# How to complete this task
Among the entries below, one line contains "yellow square: rotated 16 degrees clockwise" and another contains "brown rectangle: moved". Transcribe those two lines and every line between them, exactly.

****************

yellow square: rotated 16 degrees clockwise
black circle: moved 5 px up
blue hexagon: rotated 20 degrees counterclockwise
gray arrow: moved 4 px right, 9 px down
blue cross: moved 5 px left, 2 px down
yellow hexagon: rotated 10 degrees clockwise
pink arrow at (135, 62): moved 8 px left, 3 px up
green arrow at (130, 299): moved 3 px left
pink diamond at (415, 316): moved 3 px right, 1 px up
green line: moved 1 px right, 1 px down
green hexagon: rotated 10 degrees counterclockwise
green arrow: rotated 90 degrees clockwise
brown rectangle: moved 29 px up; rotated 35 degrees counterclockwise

****************

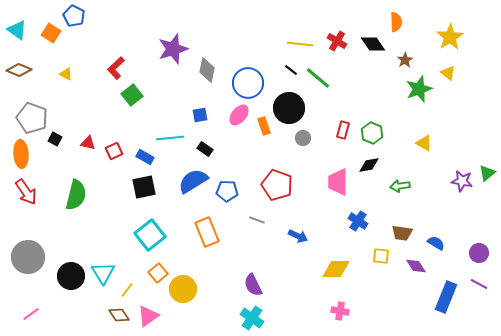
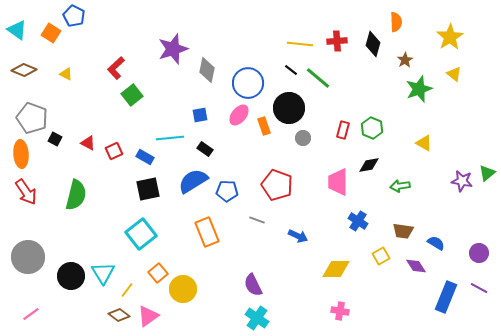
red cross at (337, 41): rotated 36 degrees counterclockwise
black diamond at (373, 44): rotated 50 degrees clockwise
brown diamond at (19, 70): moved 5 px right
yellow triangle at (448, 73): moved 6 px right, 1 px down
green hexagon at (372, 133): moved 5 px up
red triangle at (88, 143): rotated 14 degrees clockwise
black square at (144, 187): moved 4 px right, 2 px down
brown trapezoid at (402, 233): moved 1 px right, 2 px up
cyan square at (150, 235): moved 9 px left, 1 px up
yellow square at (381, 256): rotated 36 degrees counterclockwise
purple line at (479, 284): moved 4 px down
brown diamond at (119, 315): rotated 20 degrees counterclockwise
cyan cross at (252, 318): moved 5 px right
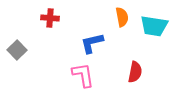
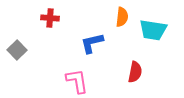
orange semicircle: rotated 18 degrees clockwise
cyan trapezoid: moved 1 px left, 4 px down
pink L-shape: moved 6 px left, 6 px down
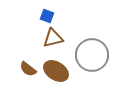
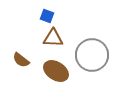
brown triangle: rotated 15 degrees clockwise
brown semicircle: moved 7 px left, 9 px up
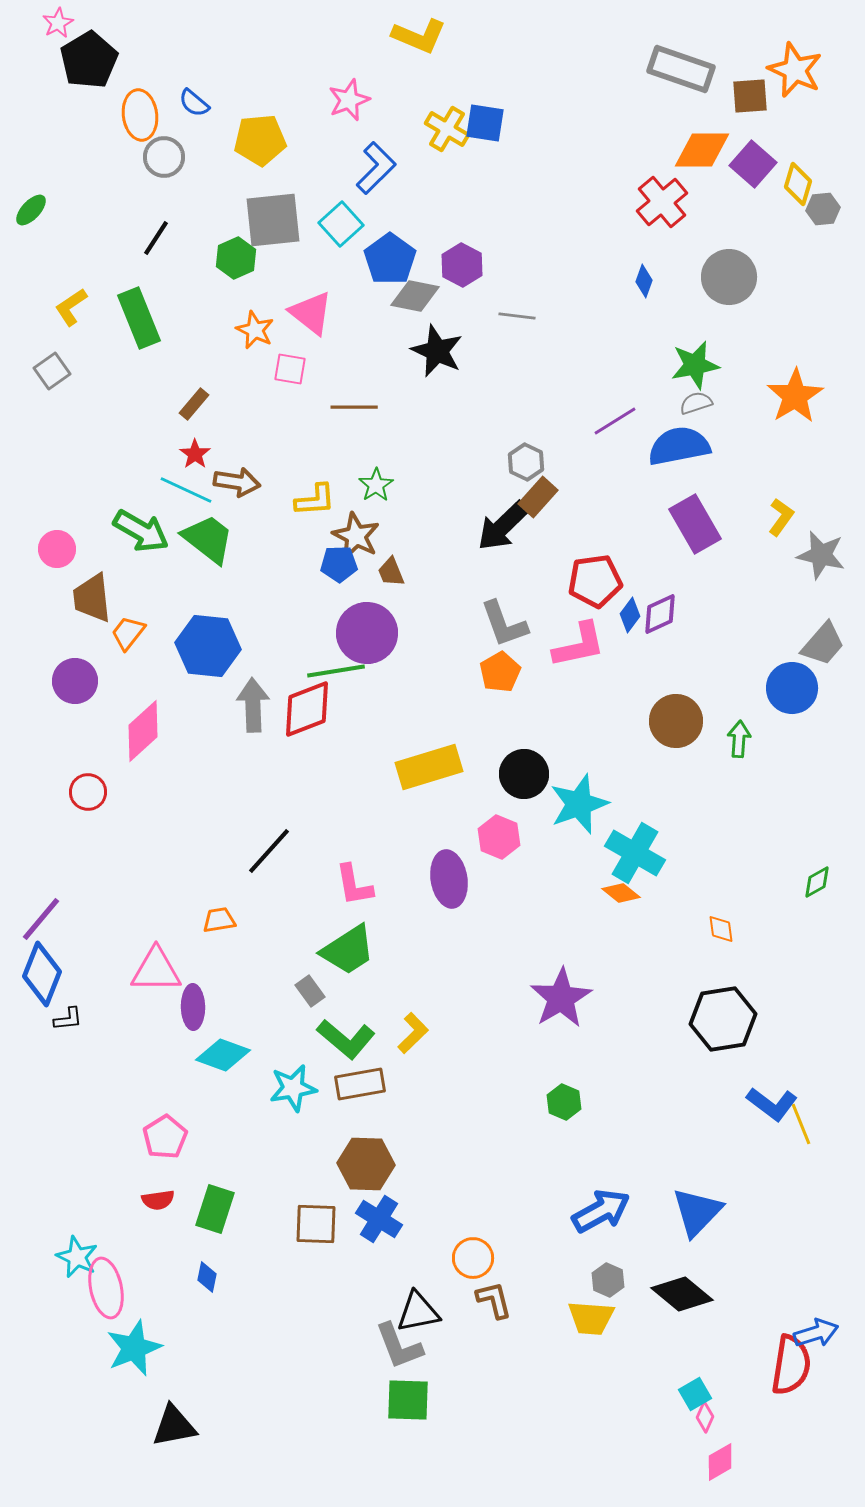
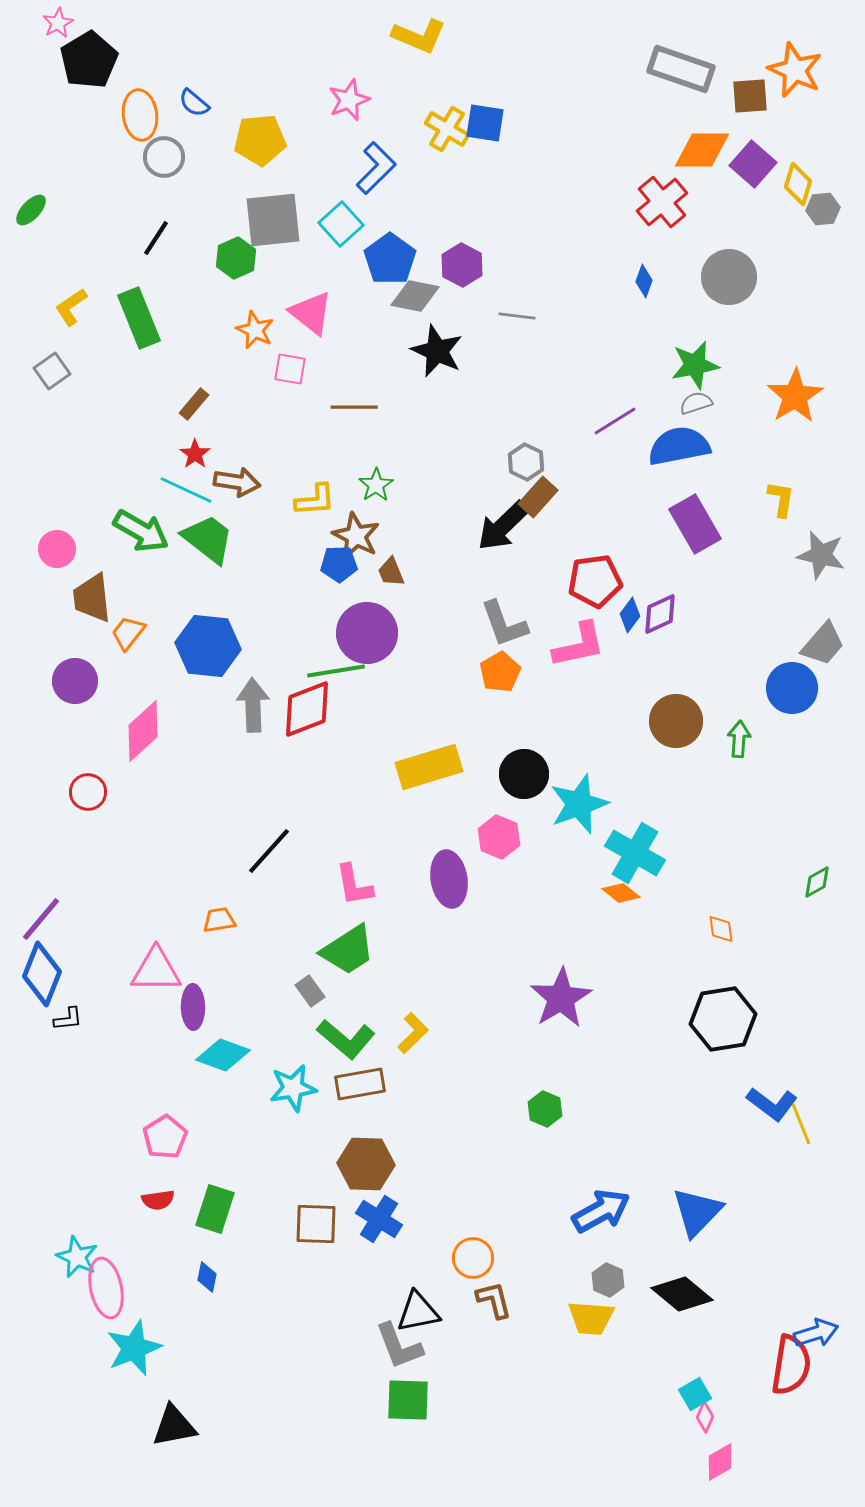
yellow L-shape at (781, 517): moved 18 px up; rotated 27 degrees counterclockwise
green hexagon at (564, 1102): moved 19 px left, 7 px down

****************

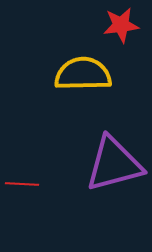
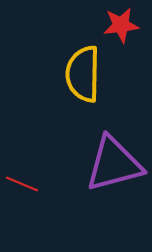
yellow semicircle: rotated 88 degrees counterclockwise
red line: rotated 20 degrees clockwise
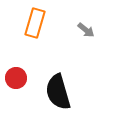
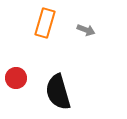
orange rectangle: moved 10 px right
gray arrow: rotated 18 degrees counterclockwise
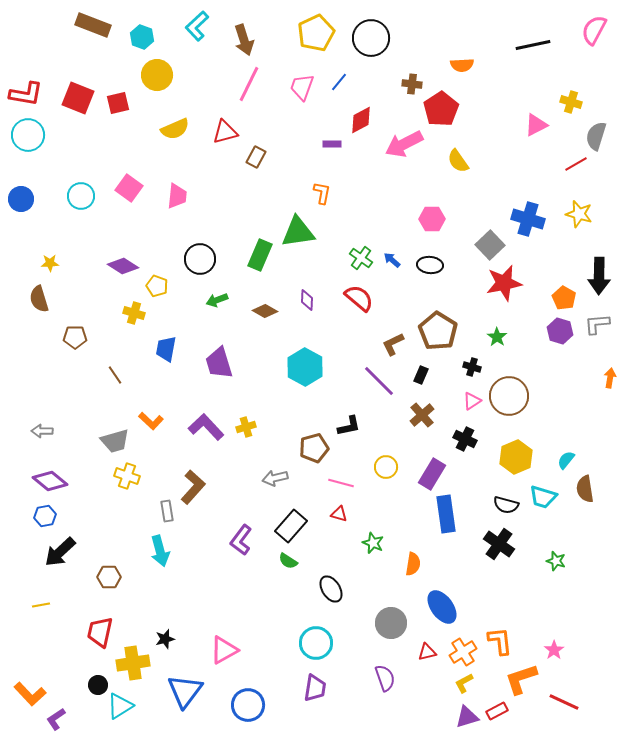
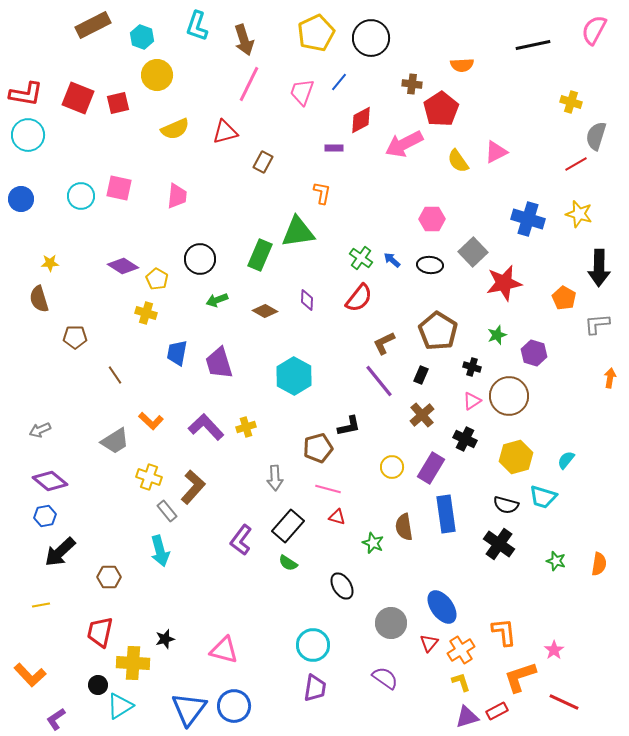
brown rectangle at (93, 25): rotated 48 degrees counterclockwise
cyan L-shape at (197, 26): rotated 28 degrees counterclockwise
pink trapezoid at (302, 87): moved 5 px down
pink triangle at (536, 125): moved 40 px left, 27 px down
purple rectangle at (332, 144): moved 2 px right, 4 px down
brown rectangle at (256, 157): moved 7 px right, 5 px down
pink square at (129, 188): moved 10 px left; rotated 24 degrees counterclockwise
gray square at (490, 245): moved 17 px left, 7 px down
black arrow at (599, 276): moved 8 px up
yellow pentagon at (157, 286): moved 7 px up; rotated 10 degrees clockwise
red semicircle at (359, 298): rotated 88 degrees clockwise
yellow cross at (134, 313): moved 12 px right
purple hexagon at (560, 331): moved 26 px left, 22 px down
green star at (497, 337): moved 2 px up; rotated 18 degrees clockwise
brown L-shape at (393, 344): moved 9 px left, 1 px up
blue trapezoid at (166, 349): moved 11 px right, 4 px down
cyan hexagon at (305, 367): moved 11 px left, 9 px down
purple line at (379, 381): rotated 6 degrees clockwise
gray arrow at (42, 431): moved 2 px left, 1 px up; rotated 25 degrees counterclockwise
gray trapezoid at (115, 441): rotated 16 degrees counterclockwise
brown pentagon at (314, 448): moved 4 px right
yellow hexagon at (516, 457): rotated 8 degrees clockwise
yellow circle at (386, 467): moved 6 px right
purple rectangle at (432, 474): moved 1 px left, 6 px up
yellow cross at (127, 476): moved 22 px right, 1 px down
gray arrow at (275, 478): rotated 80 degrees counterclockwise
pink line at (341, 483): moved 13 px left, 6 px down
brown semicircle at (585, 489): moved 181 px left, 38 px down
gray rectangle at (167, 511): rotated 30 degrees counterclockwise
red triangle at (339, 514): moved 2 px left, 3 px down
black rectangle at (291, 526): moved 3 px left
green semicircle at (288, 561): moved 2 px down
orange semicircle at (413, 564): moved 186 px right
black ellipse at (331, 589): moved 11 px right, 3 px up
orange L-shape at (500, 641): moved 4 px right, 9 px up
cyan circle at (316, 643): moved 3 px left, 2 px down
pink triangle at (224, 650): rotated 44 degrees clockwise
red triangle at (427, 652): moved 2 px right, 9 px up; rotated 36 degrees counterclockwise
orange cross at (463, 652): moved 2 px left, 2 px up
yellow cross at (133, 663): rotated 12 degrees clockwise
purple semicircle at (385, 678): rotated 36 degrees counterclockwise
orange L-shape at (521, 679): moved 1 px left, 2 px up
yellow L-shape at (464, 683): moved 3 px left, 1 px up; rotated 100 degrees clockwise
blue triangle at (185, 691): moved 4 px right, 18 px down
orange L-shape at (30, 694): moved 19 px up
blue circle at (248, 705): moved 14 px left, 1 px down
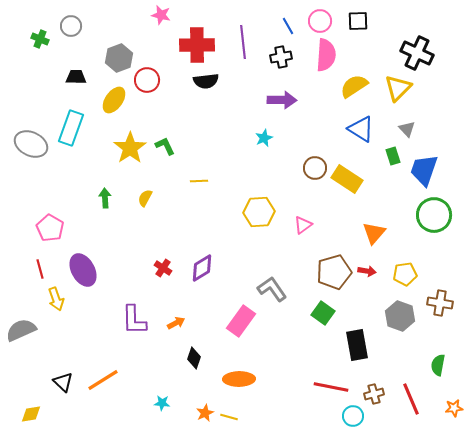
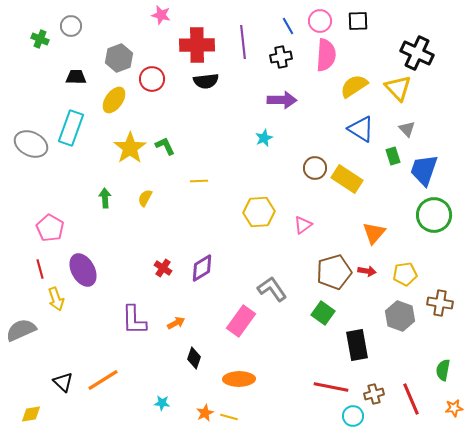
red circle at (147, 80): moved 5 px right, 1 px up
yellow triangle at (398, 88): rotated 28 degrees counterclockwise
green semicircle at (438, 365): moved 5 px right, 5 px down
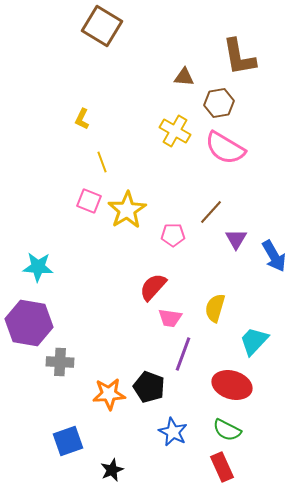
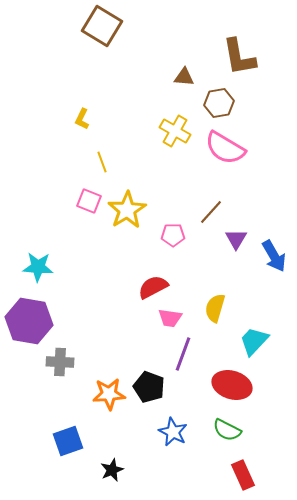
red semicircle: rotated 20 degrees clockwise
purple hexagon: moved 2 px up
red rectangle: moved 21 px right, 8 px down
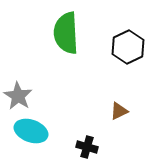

****************

# The completed task
yellow square: rotated 16 degrees clockwise
black circle: moved 5 px up
blue hexagon: rotated 20 degrees counterclockwise
gray arrow: moved 4 px right, 9 px down
blue cross: moved 5 px left, 2 px down
yellow hexagon: rotated 10 degrees clockwise
pink arrow at (135, 62): moved 8 px left, 3 px up
green arrow at (130, 299): moved 3 px left
pink diamond at (415, 316): moved 3 px right, 1 px up
green line: moved 1 px right, 1 px down
green hexagon: rotated 10 degrees counterclockwise
green arrow: rotated 90 degrees clockwise
brown rectangle: moved 29 px up; rotated 35 degrees counterclockwise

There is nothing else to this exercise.